__YOUR ASSIGNMENT__. Please set down the data again exactly, minus the pictures.
(Beginning of DATA SHOWN)
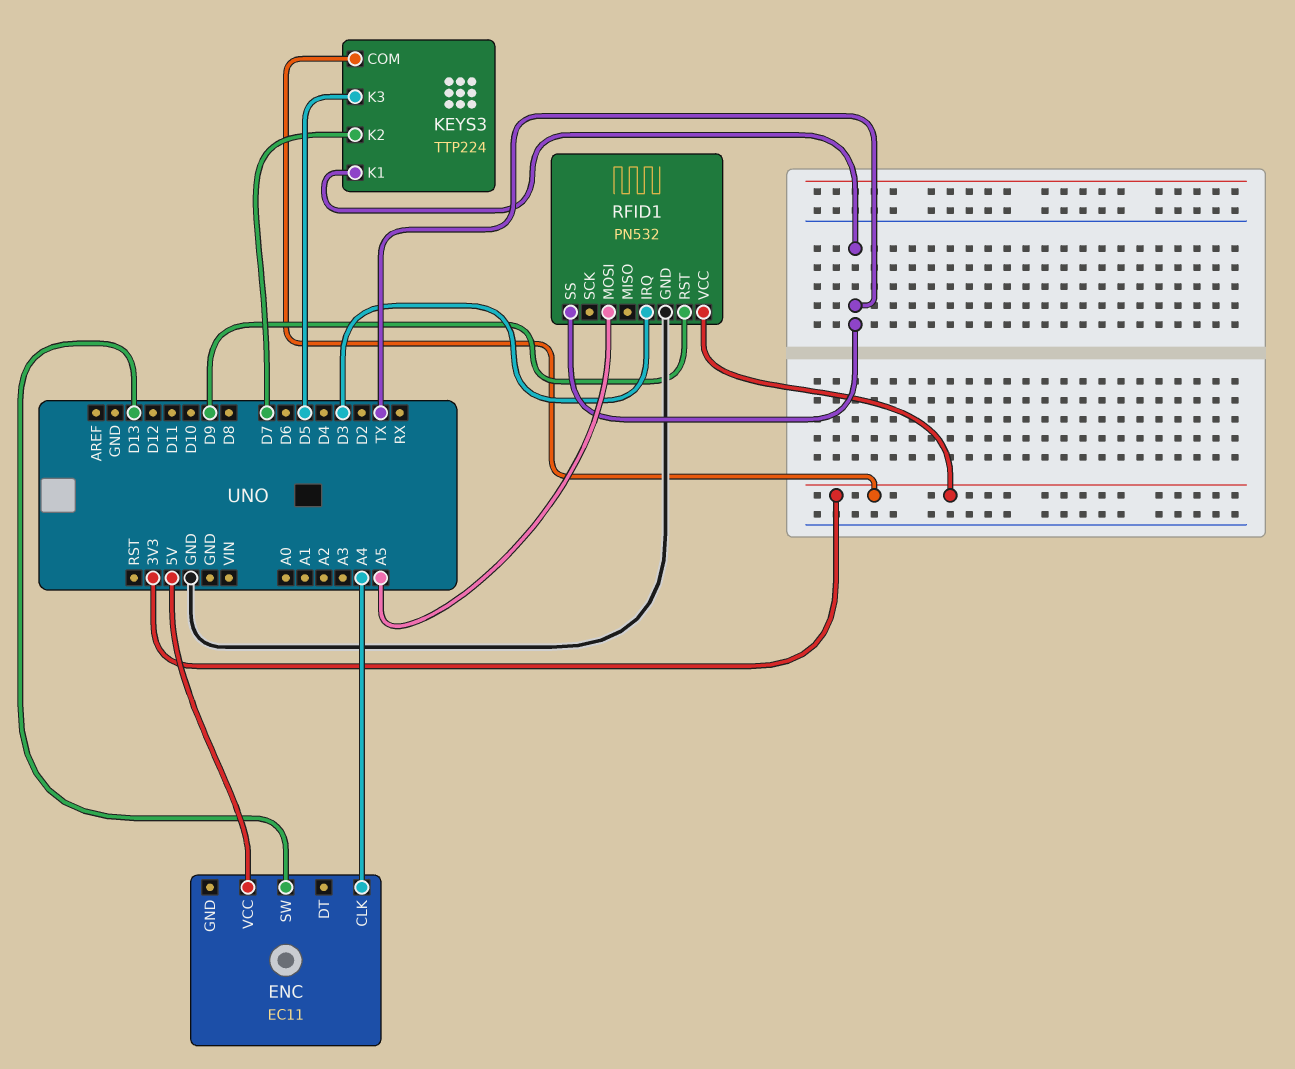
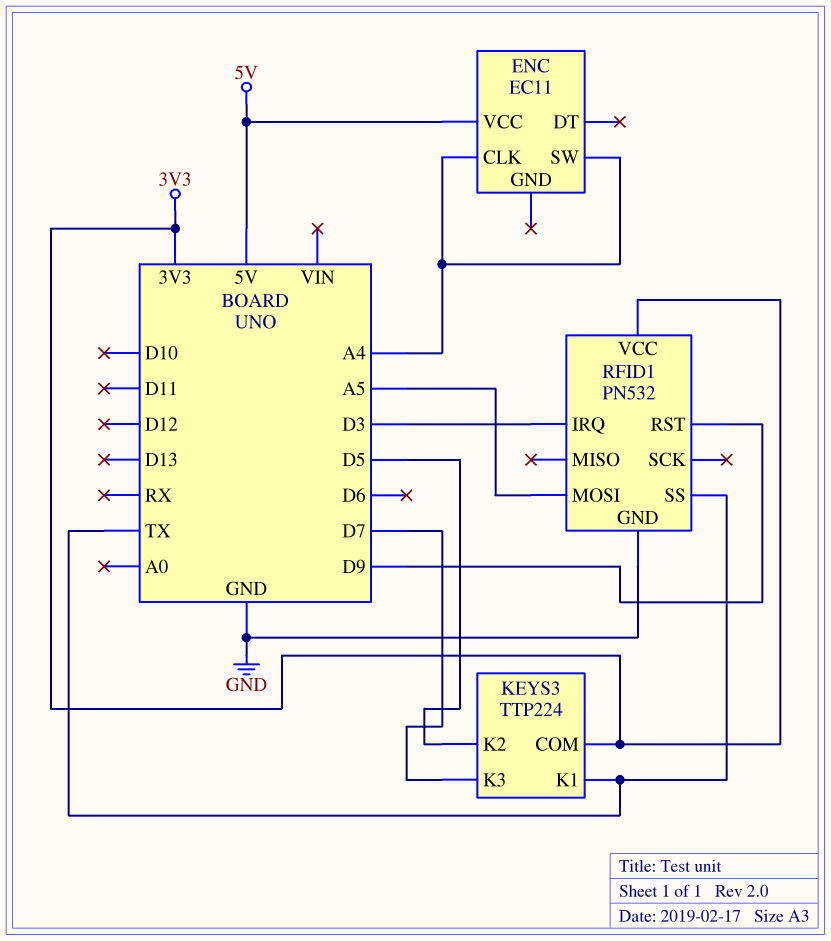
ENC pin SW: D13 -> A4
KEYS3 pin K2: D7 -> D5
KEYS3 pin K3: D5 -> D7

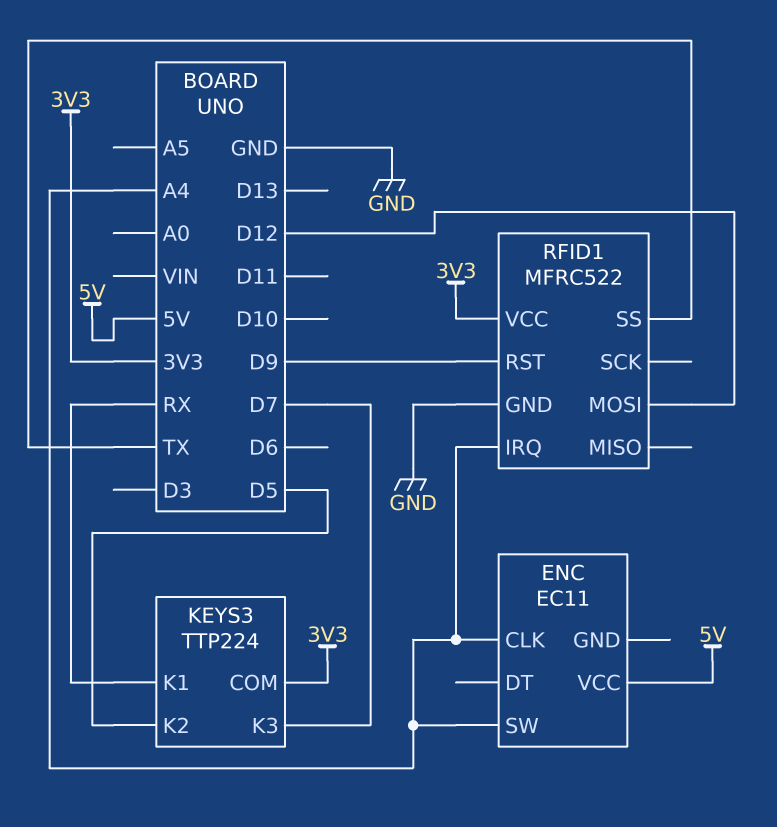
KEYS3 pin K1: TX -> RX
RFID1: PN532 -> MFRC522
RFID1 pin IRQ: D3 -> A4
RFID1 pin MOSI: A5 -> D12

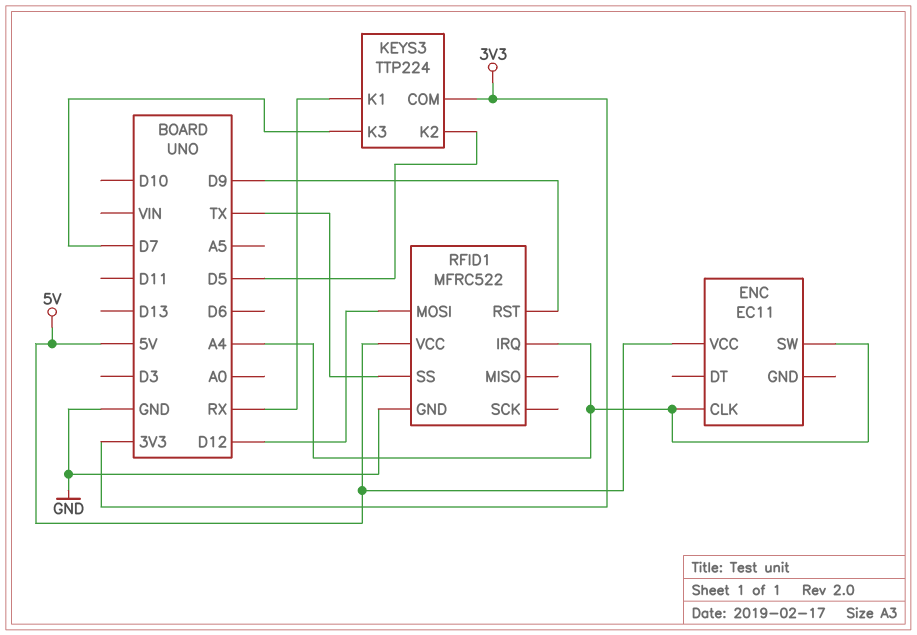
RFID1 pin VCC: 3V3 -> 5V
(End of DATA SHOWN)
__SOLUTION TO THIS PROBLEM__.
ENC pin SW: D13 -> A4
KEYS3 pin K2: D7 -> D5
KEYS3 pin K3: D5 -> D7

KEYS3 pin K1: TX -> RX
RFID1: PN532 -> MFRC522
RFID1 pin IRQ: D3 -> A4
RFID1 pin MOSI: A5 -> D12

RFID1 pin VCC: 3V3 -> 5V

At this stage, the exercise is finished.